--- Task goal ---
Gather every line of the data below that contains the string "treble", copying each line in full.

[Dataset rows]

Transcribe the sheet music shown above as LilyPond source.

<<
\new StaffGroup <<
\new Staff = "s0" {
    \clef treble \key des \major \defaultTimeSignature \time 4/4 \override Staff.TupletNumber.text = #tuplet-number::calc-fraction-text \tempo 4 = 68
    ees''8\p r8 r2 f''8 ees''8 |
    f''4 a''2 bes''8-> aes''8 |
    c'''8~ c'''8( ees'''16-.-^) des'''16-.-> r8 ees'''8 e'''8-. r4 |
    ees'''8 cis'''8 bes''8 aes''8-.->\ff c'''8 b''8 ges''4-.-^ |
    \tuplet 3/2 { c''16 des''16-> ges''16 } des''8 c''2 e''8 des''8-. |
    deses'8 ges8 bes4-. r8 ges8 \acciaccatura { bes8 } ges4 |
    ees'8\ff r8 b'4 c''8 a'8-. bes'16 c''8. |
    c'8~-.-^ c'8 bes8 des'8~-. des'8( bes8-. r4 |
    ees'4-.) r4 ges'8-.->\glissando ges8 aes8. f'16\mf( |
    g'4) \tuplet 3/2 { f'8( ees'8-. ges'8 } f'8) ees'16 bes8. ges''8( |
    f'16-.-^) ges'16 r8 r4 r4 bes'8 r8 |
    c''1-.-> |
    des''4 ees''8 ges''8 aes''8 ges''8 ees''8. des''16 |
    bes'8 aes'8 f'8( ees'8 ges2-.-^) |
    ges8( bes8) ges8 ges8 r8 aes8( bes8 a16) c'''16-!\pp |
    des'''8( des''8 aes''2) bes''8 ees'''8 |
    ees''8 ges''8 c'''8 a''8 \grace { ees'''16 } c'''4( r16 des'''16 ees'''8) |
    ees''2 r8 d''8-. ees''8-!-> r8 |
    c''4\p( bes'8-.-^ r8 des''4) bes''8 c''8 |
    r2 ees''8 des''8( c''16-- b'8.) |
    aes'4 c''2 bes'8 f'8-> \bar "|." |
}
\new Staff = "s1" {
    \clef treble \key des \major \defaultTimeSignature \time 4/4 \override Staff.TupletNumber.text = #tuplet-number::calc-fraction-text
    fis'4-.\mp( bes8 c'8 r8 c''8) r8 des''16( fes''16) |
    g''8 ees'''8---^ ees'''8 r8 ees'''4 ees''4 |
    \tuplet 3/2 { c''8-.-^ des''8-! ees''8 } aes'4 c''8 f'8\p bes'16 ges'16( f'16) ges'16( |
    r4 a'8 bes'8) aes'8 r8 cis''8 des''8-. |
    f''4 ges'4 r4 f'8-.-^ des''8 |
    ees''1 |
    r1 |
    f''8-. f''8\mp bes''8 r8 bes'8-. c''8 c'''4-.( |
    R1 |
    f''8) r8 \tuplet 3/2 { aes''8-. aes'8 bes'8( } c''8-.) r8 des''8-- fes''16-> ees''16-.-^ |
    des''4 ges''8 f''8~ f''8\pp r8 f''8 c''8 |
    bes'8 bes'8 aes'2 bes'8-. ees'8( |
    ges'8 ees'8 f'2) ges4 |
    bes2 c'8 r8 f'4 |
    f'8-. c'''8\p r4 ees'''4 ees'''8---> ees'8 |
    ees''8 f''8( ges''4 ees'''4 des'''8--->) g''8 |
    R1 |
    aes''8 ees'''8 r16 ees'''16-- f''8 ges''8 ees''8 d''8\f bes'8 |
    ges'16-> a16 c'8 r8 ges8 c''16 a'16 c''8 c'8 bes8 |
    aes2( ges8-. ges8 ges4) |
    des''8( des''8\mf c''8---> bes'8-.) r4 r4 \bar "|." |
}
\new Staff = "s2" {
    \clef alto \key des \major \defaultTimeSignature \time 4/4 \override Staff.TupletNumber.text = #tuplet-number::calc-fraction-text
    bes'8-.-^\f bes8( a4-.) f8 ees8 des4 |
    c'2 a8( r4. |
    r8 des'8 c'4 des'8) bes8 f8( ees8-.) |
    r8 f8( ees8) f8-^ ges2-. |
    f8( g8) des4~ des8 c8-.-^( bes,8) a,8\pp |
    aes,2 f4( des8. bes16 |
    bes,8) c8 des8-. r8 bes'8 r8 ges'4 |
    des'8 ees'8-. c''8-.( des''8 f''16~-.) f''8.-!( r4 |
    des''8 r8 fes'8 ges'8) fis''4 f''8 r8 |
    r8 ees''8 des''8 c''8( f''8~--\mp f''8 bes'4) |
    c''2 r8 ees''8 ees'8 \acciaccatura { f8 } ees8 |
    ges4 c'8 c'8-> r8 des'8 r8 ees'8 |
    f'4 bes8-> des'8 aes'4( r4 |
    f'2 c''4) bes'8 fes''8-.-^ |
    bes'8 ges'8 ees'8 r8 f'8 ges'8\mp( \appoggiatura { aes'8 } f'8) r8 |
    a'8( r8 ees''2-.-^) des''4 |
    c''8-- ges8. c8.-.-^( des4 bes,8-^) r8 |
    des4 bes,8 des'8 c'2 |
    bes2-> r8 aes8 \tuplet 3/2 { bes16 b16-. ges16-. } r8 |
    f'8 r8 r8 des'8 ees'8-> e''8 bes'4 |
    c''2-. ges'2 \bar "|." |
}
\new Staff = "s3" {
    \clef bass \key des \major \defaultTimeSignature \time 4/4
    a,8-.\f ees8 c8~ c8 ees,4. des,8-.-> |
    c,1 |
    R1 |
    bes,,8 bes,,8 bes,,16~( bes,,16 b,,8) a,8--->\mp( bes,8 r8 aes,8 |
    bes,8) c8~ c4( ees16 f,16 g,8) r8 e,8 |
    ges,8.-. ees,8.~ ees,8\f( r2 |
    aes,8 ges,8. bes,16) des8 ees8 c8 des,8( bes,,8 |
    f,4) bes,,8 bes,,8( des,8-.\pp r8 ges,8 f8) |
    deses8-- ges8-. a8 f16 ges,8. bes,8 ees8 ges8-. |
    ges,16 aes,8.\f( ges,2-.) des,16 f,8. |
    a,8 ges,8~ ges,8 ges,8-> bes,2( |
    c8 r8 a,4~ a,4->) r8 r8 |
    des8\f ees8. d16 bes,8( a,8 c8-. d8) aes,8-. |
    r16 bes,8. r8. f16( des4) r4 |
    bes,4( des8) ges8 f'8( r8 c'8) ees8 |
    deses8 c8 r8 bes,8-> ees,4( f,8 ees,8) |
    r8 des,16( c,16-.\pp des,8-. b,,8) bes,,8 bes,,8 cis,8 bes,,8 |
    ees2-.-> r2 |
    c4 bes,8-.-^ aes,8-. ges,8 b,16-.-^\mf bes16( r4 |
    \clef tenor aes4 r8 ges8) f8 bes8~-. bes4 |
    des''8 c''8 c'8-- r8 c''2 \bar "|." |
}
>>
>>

--- Answer for this exercise ---
    \clef treble \key des \major \defaultTimeSignature \time 4/4 \override Staff.TupletNumber.text = #tuplet-number::calc-fraction-text \tempo 4 = 68
    \clef treble \key des \major \defaultTimeSignature \time 4/4 \override Staff.TupletNumber.text = #tuplet-number::calc-fraction-text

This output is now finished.